→ **Instructions to follow**
Pull out every line below that contains the word "Wellington", and copy each one in full.

→ **Exercise inputs**
= = = = = = =

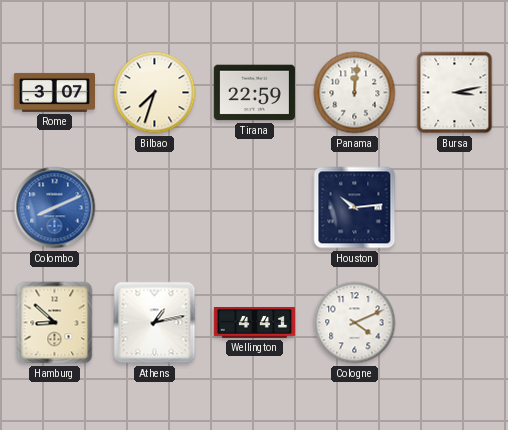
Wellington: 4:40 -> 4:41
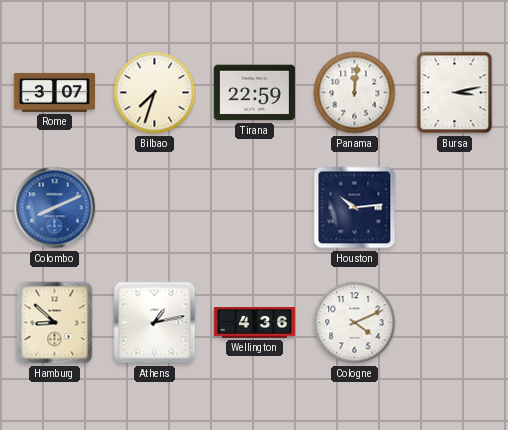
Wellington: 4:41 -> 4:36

= = = = = = =

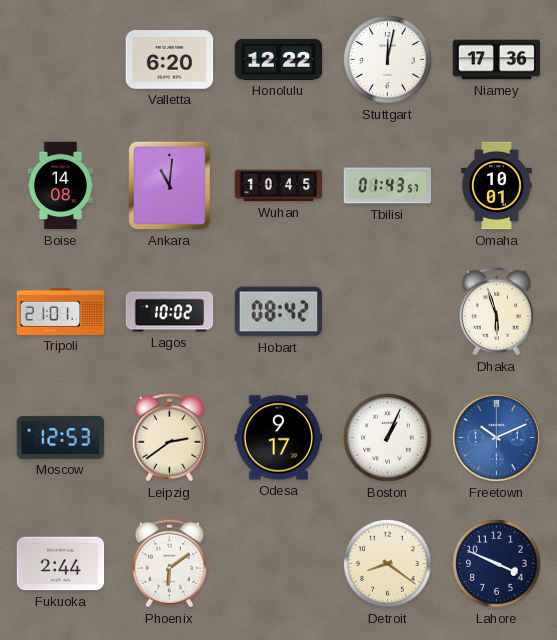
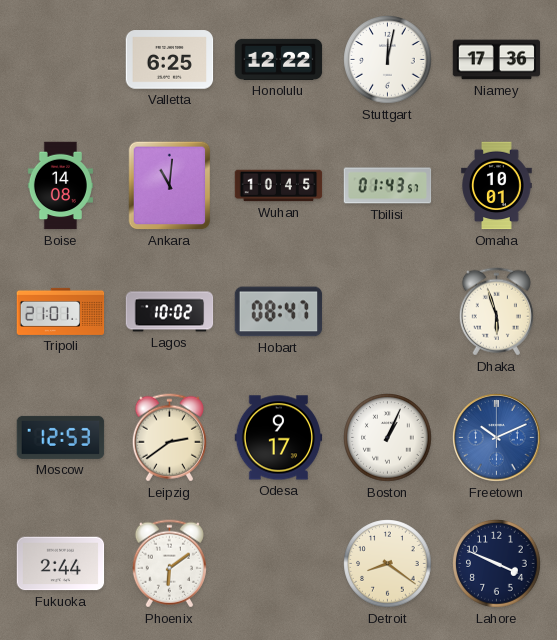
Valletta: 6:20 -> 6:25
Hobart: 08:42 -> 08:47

= = = = = = =

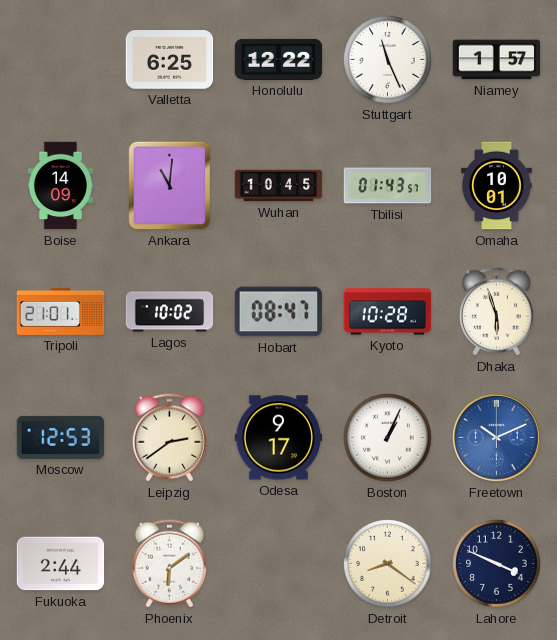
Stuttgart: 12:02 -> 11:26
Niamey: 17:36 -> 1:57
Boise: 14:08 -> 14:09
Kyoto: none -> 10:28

= = = = = = =

→ **Output of the task**
Wellington: 4:40 -> 4:41
Wellington: 4:41 -> 4:36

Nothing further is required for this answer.